■ EXERCISE REQUIREMENTS ■
Show all the lines in the data below that include the word "lime".

■ SUPPLIED RECORDS ■
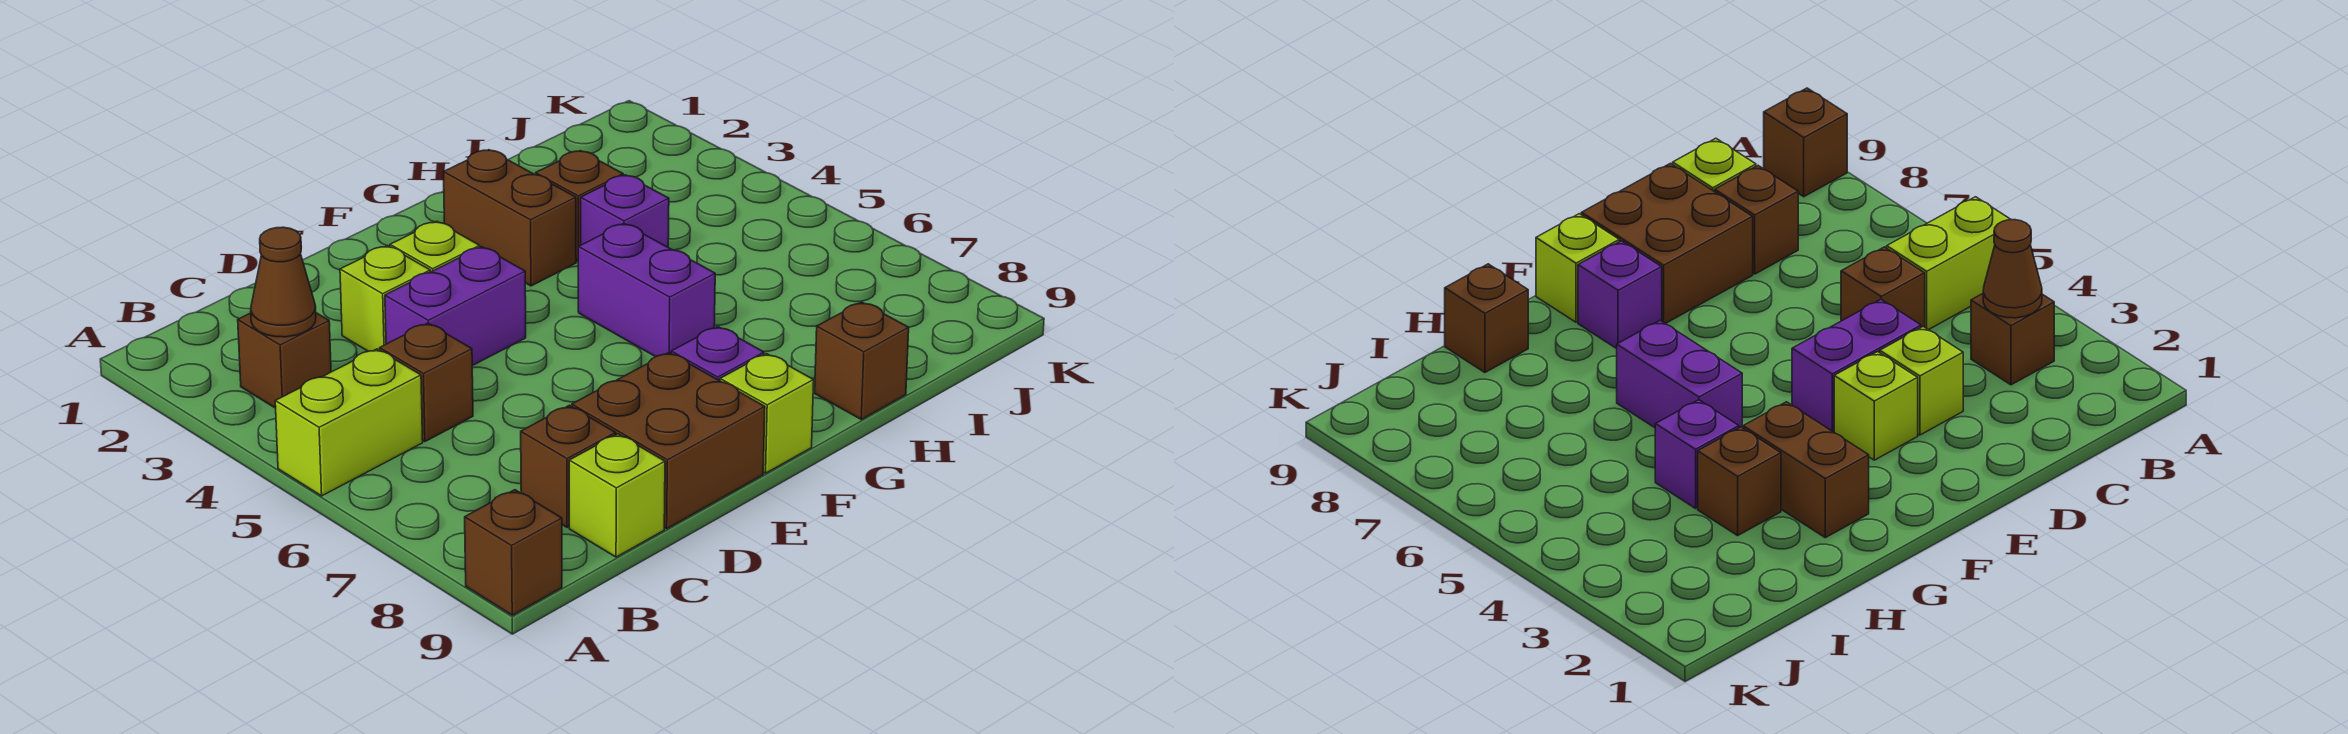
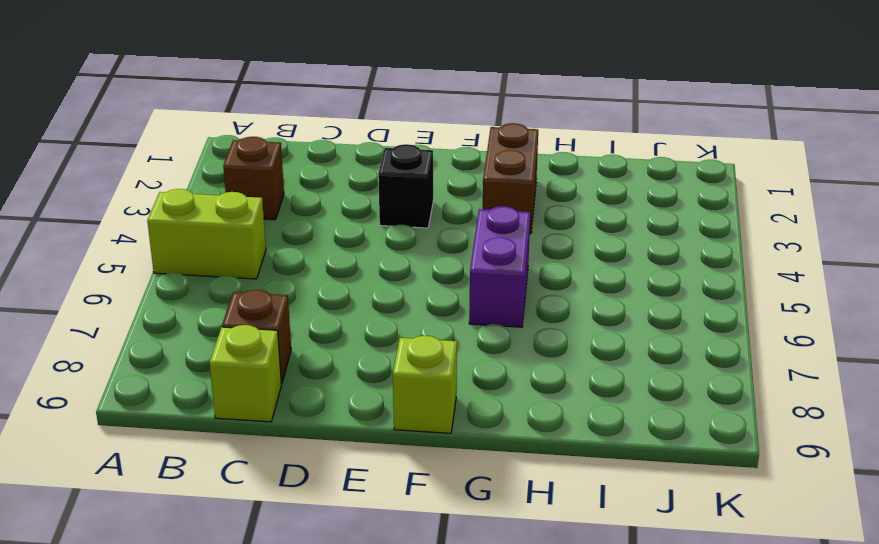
black brick E3 level 1 -> lime brick E3 level 1
none -> brown brick A9 level 1
none -> brown brick C5 level 1
none -> lime brick D3 level 1

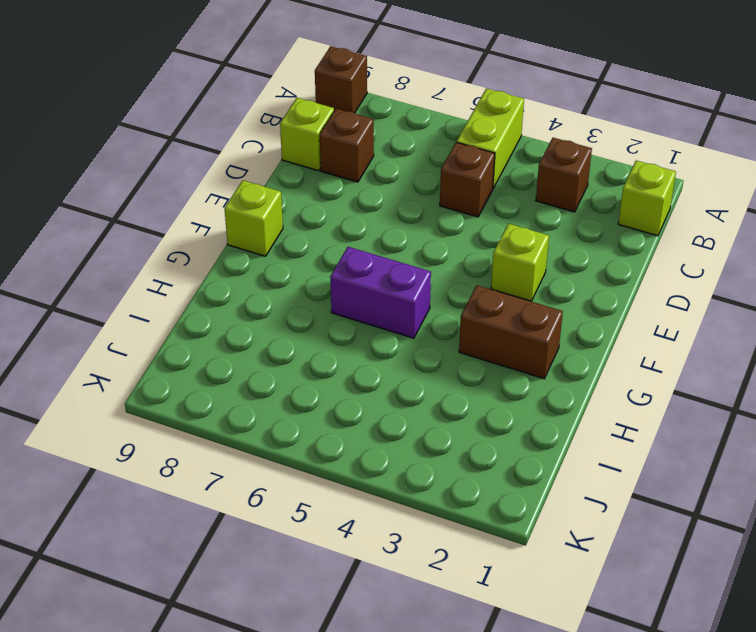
lime brick B1 level 1 -> lime brick D3 level 1
none -> purple brick D4:E4 level 1
none -> brown brick D8:E9 level 1
none -> purple brick F8 level 1

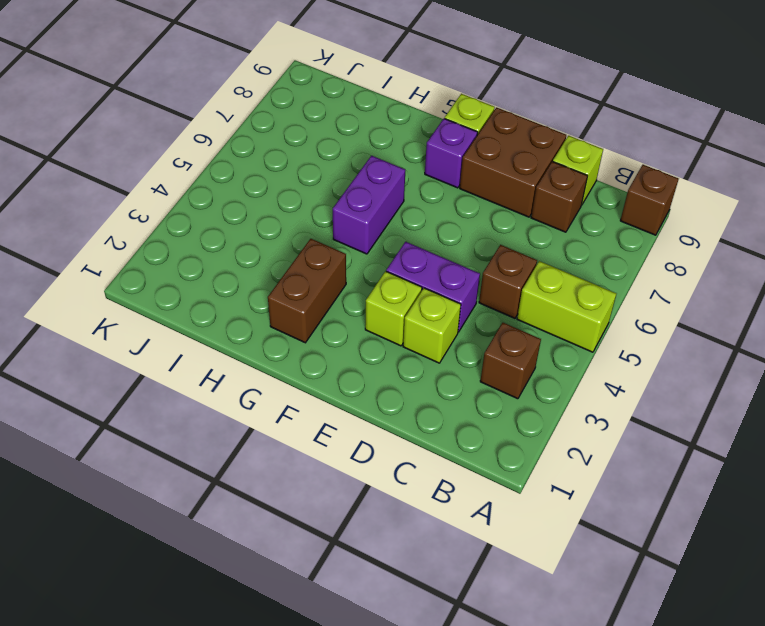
none -> brown brick H3 level 1
none -> purple brick H4 level 1
none -> brown brick H9 level 1

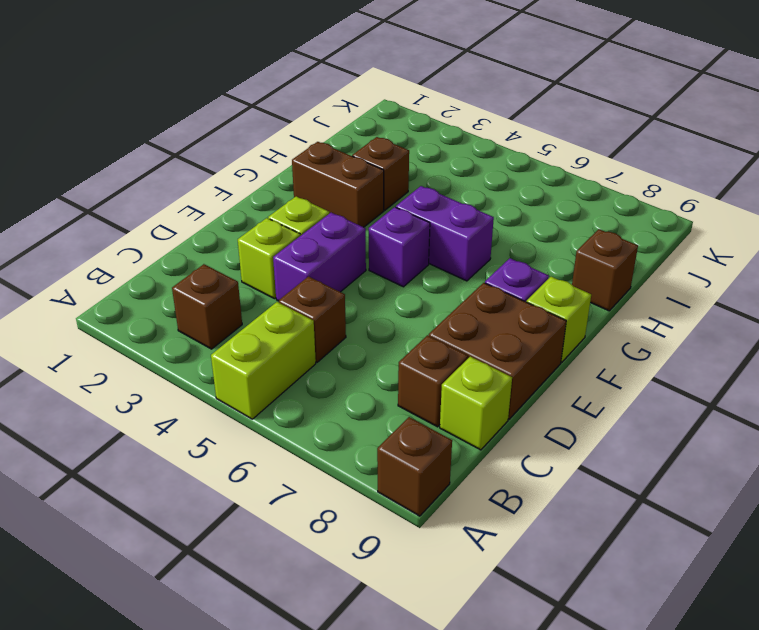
purple brick F5 level 1 -> purple brick H4 level 1
none -> brown cone B3 level 2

■ COMPLETED TASK ■
black brick E3 level 1 -> lime brick E3 level 1
none -> lime brick D3 level 1
lime brick B1 level 1 -> lime brick D3 level 1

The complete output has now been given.